◆ Aim of the exercise: Retype the entries exactly, but skip the pictures.

◆ Before-and-after object listings:
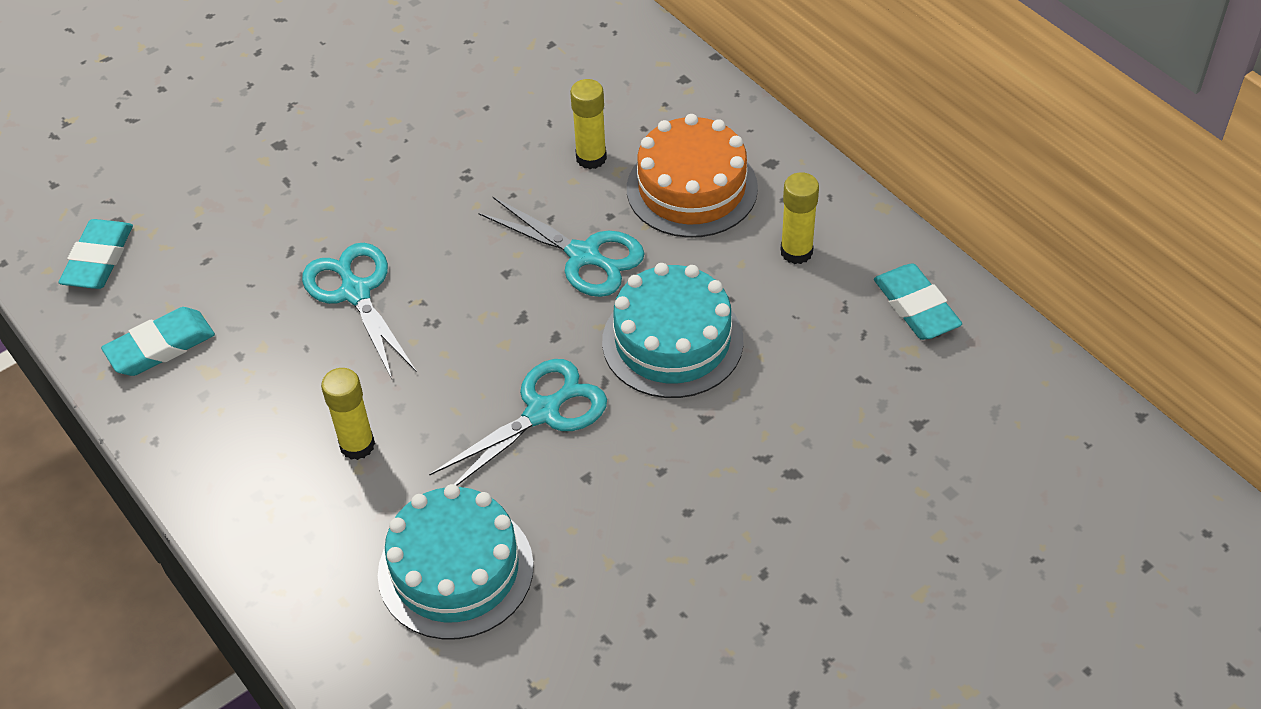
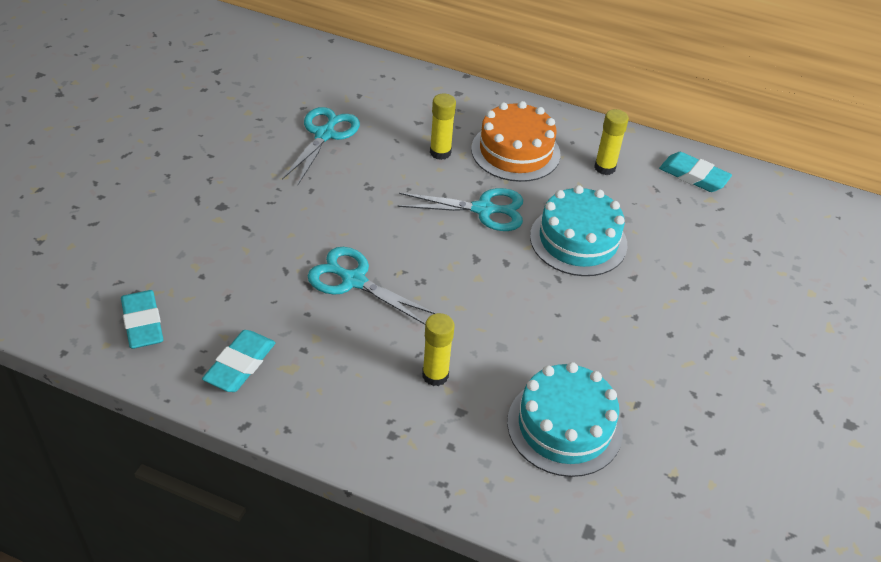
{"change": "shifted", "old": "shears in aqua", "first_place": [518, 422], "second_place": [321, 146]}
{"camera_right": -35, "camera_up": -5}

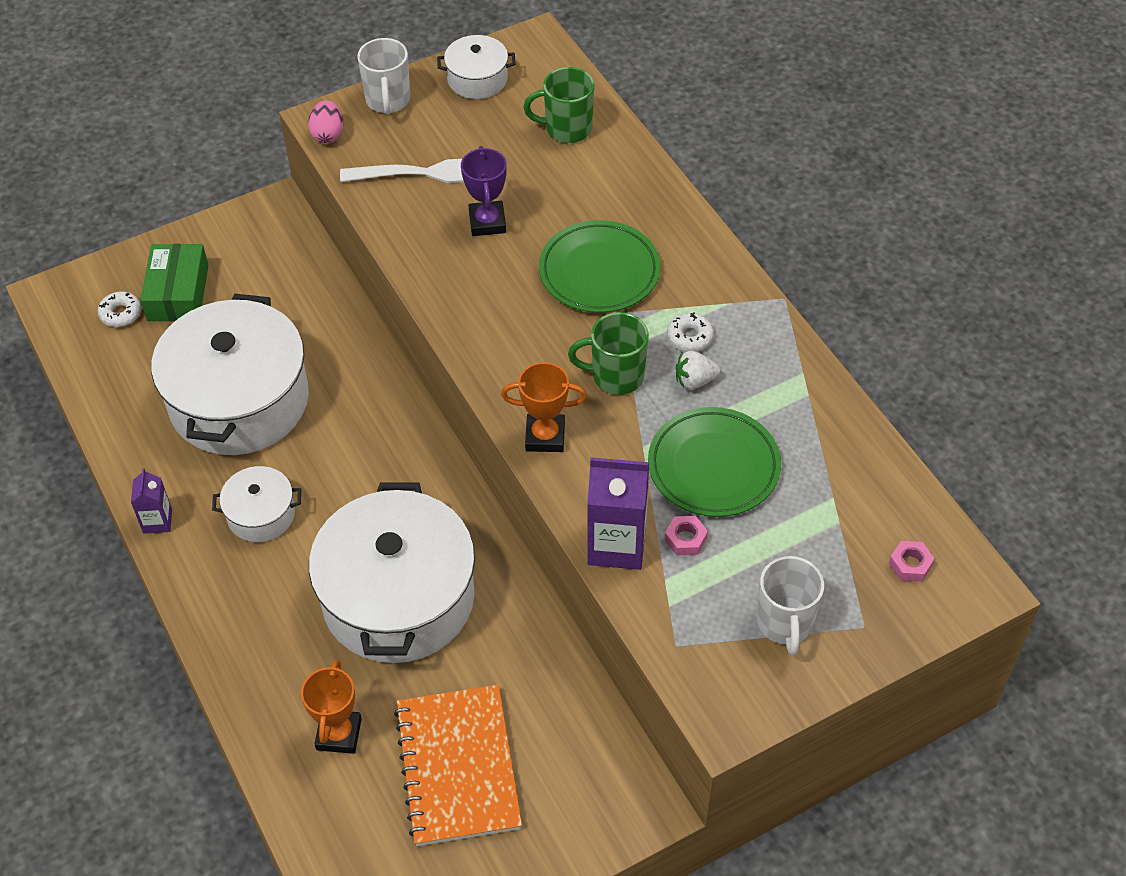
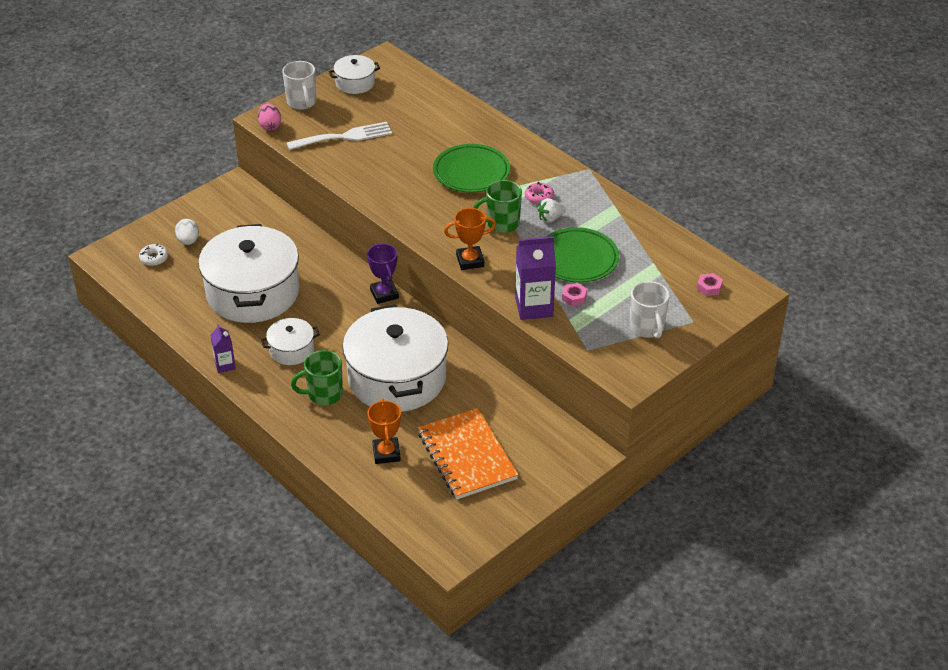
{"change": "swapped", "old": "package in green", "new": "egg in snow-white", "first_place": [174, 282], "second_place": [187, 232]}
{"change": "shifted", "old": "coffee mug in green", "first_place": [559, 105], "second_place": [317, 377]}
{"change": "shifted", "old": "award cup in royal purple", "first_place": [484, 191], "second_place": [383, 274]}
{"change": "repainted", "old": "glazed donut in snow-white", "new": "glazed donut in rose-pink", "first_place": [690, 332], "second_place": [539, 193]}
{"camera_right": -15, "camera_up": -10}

◆ Answer section:
{"change": "shifted", "old": "shears in aqua", "first_place": [518, 422], "second_place": [321, 146]}
{"camera_right": -35, "camera_up": -5}

{"change": "swapped", "old": "package in green", "new": "egg in snow-white", "first_place": [174, 282], "second_place": [187, 232]}
{"change": "shifted", "old": "coffee mug in green", "first_place": [559, 105], "second_place": [317, 377]}
{"change": "shifted", "old": "award cup in royal purple", "first_place": [484, 191], "second_place": [383, 274]}
{"change": "repainted", "old": "glazed donut in snow-white", "new": "glazed donut in rose-pink", "first_place": [690, 332], "second_place": [539, 193]}
{"camera_right": -15, "camera_up": -10}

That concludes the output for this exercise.